Activity: Everything from the line containing "T3: NPN (B VB2, C" to the end of the data must be duplicated word for word, and nothing else may appear.

Supplied data:
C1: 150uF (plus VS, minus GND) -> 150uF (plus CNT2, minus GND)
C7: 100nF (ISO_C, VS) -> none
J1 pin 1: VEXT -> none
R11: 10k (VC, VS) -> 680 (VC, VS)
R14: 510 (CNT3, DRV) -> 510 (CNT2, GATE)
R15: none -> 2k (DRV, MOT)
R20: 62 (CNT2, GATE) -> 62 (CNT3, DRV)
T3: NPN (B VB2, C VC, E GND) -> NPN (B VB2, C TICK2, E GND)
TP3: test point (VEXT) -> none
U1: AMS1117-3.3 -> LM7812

Exercise response:
T3: NPN (B VB2, C VC, E GND) -> NPN (B VB2, C TICK2, E GND)
TP3: test point (VEXT) -> none
U1: AMS1117-3.3 -> LM7812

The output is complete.